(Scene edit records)
▬▬▬▬▬▬
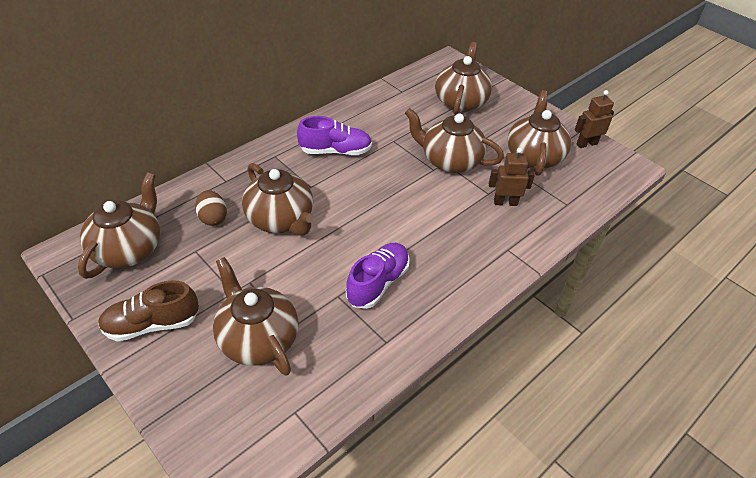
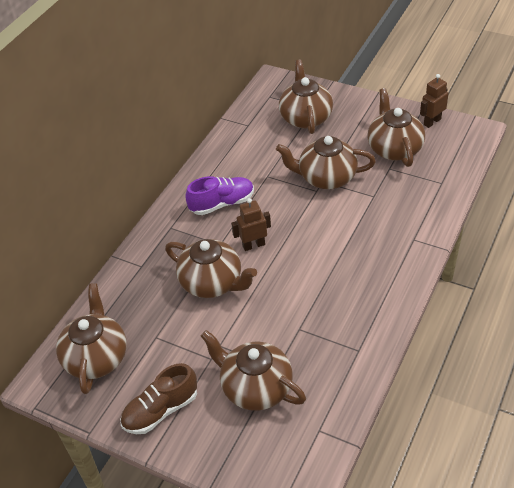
camera: 15 degrees left, 0 degrees up
(213, 218) = (152, 303): brown egg -> none
(378, 283) = (325, 306): purple shoe -> none
(505, 202) = (391, 199): brown robot -> brown robot (253, 245)

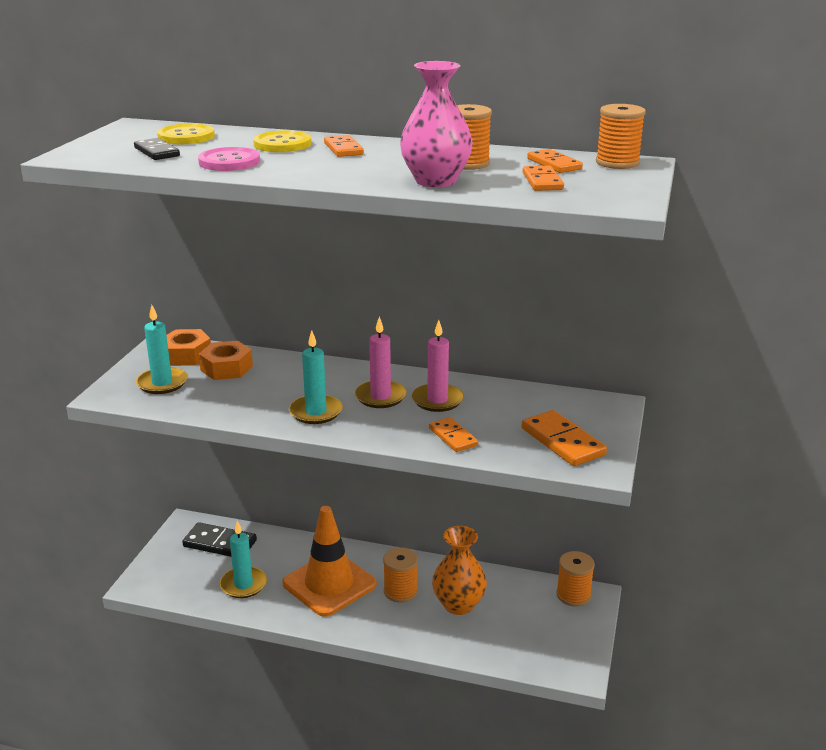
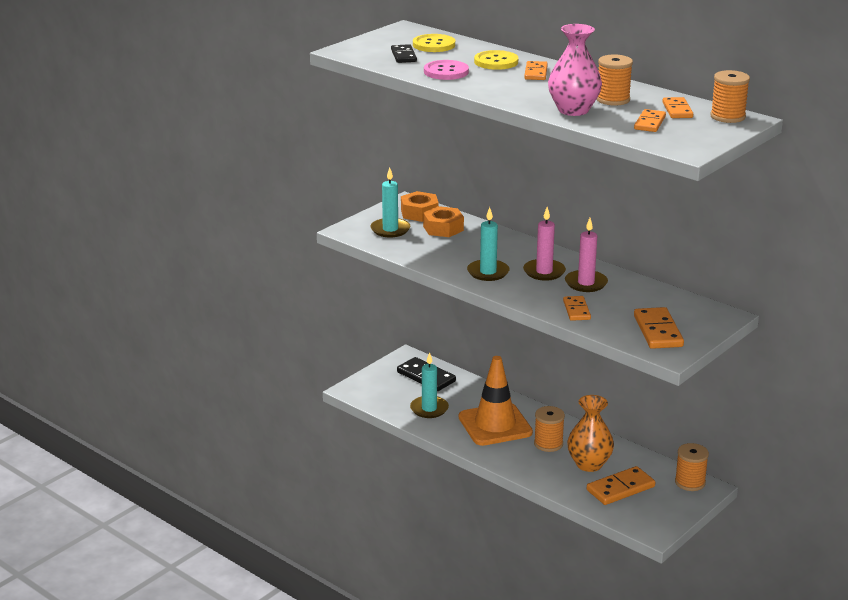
camera: 25 degrees right, 0 degrees up
(509, 626) = (620, 488): none -> orange domino

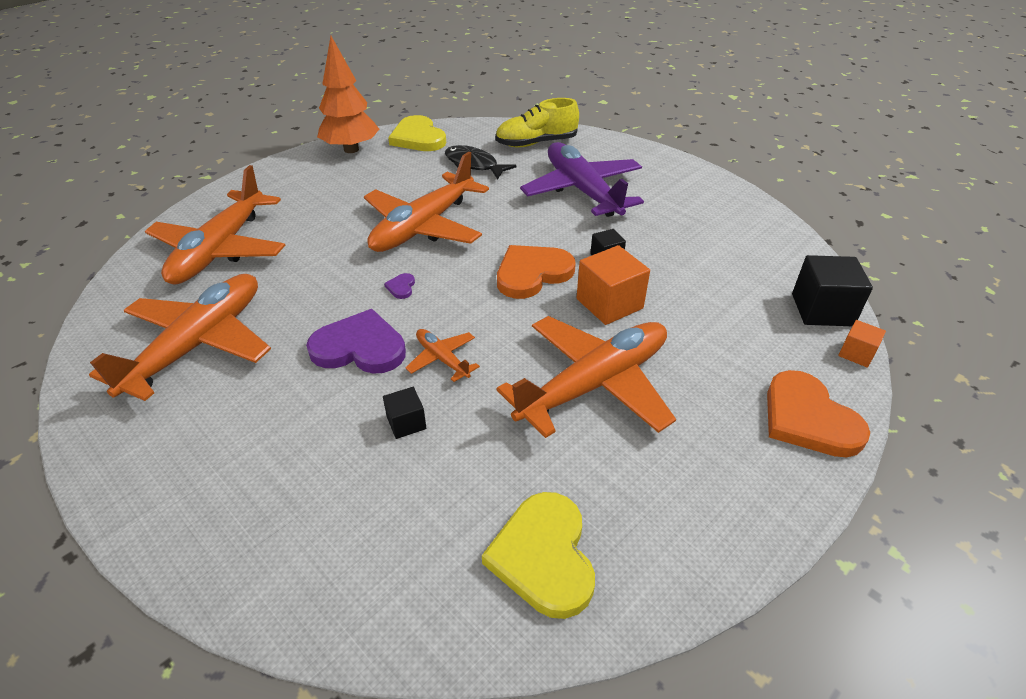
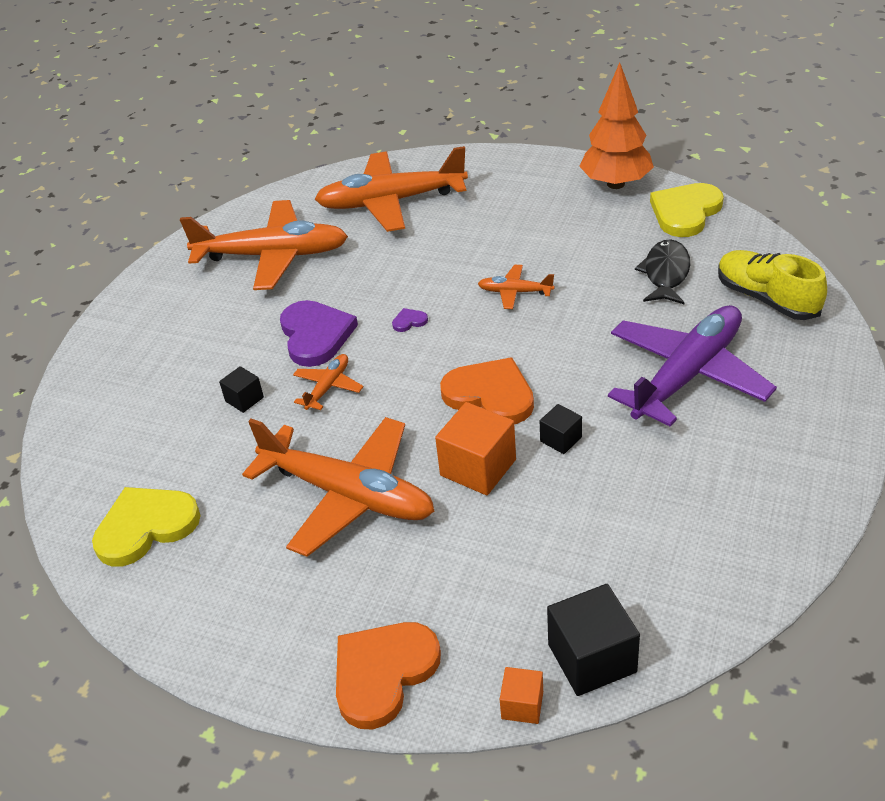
camera: 70 degrees right, 0 degrees up
(424, 227) = (515, 292): orange plane -> orange plane, size x0.45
▬▬▬▬▬▬
> WORK INSTRUCTIONS: Print the records above again exactly. Leave out the images.

> TASK RESPONSE:
camera: 15 degrees left, 0 degrees up
(213, 218) = (152, 303): brown egg -> none
(378, 283) = (325, 306): purple shoe -> none
(505, 202) = (391, 199): brown robot -> brown robot (253, 245)

camera: 25 degrees right, 0 degrees up
(509, 626) = (620, 488): none -> orange domino

camera: 70 degrees right, 0 degrees up
(424, 227) = (515, 292): orange plane -> orange plane, size x0.45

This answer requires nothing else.